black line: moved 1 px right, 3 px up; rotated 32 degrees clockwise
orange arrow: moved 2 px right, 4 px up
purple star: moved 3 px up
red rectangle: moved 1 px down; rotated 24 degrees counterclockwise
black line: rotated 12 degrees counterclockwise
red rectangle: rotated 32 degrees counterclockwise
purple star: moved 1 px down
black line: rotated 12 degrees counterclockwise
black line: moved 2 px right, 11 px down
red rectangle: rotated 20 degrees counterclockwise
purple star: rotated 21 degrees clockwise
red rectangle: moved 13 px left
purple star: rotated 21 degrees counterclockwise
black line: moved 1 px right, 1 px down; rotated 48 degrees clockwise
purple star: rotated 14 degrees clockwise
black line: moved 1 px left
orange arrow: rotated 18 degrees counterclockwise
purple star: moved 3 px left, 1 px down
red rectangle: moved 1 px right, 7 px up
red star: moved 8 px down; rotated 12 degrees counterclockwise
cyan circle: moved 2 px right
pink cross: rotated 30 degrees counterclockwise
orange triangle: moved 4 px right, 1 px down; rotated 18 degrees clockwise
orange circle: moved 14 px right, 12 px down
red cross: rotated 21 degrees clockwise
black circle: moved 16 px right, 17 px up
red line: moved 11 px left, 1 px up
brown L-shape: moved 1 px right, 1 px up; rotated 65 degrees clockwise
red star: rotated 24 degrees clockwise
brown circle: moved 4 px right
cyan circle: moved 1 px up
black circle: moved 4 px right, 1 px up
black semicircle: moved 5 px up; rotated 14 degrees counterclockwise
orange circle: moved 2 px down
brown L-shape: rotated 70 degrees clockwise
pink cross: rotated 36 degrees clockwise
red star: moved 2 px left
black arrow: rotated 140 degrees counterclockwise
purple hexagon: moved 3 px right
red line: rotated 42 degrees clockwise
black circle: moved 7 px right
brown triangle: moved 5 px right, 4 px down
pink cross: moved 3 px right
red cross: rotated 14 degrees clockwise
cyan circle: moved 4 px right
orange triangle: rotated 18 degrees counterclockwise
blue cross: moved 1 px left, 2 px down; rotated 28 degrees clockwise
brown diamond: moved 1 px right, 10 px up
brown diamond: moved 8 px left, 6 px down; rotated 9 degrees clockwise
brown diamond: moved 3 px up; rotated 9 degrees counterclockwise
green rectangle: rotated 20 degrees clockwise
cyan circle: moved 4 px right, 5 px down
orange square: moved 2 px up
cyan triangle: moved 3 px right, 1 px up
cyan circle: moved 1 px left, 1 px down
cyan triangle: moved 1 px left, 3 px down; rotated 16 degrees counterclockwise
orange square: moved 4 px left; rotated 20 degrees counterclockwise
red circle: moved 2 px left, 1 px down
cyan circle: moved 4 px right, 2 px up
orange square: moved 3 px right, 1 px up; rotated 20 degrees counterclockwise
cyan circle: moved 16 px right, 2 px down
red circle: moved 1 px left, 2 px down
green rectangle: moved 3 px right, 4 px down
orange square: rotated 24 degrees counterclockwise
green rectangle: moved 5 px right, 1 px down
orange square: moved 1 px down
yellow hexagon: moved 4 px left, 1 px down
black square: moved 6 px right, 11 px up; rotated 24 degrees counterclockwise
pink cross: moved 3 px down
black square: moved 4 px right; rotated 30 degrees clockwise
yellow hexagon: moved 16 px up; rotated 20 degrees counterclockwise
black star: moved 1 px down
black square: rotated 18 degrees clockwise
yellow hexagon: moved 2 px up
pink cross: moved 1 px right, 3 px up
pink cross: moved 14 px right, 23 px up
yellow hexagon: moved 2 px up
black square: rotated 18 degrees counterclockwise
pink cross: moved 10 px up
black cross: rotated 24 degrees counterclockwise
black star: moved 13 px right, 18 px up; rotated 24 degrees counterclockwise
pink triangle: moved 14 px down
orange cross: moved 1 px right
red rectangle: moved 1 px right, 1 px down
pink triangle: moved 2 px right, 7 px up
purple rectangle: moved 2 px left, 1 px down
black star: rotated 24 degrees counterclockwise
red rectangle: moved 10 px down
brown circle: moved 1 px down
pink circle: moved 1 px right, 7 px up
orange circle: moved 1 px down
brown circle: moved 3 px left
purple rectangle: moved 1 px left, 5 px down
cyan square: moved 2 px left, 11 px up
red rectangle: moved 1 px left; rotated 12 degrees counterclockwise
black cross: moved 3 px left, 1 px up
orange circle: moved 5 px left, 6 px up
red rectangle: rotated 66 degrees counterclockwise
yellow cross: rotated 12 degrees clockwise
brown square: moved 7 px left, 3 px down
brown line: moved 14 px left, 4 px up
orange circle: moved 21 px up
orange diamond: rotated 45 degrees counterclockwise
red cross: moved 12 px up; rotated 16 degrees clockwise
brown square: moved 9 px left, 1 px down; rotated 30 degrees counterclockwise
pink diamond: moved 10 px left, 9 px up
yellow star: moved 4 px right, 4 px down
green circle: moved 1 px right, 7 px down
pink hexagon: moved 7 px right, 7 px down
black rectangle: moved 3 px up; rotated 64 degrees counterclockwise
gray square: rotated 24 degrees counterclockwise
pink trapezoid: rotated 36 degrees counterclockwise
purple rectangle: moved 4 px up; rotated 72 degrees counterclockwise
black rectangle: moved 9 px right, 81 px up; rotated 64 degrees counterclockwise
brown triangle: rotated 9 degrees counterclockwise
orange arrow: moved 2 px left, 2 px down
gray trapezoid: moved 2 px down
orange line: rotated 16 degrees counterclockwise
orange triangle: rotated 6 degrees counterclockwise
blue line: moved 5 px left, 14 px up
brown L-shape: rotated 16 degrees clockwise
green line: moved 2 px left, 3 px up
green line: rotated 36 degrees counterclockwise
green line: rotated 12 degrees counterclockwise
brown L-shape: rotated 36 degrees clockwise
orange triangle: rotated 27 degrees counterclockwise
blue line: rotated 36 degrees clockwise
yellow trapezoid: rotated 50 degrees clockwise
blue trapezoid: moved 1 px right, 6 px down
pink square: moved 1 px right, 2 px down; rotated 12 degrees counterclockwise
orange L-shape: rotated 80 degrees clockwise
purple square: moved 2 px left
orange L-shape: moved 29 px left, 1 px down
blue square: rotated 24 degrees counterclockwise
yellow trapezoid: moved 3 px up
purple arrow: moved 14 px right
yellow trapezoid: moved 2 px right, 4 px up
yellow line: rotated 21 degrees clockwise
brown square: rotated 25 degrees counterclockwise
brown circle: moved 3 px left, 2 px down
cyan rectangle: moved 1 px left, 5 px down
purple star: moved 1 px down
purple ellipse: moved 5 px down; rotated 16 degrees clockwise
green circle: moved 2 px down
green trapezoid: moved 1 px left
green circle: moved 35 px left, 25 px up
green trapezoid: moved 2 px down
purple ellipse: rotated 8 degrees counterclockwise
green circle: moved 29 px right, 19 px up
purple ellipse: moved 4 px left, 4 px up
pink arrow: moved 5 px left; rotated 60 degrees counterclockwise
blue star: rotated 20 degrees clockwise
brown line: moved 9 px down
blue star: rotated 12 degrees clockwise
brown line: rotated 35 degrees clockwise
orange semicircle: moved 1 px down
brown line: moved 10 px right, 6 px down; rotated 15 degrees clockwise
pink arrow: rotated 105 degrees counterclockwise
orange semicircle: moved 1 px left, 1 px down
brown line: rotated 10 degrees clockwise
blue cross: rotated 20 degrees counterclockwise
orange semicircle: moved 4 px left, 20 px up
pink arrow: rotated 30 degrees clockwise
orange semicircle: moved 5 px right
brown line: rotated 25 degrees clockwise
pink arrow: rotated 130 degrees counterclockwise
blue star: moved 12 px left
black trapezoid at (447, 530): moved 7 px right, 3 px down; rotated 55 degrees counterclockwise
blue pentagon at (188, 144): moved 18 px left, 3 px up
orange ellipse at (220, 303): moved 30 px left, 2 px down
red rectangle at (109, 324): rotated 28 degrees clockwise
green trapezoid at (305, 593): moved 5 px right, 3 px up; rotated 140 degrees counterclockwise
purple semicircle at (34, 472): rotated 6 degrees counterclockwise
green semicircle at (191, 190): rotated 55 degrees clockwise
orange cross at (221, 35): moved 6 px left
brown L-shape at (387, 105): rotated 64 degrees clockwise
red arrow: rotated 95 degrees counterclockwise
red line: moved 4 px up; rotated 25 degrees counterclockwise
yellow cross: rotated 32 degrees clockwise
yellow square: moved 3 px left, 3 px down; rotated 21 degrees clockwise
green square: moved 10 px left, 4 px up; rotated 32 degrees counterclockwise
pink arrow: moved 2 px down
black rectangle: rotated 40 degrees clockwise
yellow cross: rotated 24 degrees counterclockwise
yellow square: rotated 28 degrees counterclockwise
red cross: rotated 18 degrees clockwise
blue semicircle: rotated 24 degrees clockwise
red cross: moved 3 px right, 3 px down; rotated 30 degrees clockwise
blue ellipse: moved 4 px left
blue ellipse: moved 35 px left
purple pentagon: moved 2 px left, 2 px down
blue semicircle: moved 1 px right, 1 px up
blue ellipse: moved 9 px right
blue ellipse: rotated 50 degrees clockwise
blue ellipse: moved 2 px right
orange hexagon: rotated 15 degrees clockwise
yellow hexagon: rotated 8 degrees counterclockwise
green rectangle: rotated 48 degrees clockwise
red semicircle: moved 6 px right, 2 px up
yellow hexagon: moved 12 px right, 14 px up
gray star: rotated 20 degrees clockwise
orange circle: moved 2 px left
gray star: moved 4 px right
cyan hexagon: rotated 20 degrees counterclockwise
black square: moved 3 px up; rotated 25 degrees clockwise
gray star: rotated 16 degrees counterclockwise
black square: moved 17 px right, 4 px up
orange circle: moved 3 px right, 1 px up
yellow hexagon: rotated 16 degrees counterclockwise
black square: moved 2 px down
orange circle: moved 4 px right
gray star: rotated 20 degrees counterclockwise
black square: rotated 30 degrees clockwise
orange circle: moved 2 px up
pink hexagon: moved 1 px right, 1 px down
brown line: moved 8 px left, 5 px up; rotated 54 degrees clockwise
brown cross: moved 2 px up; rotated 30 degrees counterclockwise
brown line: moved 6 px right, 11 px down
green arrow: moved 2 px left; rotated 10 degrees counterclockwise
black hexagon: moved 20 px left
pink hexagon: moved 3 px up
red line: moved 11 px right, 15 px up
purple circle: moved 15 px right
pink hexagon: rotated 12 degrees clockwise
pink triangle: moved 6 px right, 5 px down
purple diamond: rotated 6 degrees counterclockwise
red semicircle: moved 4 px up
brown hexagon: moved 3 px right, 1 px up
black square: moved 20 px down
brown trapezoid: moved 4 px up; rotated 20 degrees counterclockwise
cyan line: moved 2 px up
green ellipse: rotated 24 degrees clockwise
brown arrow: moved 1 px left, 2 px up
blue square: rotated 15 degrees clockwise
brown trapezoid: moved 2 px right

Objective
Switch "red rectangle" to "blue rectangle" in the listing, from its first line through the line with "purple star: rotated 14 degrees clockwise", and give back only those lines with everything else unchanged.

Exercise result
black line: moved 1 px right, 3 px up; rotated 32 degrees clockwise
orange arrow: moved 2 px right, 4 px up
purple star: moved 3 px up
blue rectangle: moved 1 px down; rotated 24 degrees counterclockwise
black line: rotated 12 degrees counterclockwise
blue rectangle: rotated 32 degrees counterclockwise
purple star: moved 1 px down
black line: rotated 12 degrees counterclockwise
black line: moved 2 px right, 11 px down
blue rectangle: rotated 20 degrees counterclockwise
purple star: rotated 21 degrees clockwise
blue rectangle: moved 13 px left
purple star: rotated 21 degrees counterclockwise
black line: moved 1 px right, 1 px down; rotated 48 degrees clockwise
purple star: rotated 14 degrees clockwise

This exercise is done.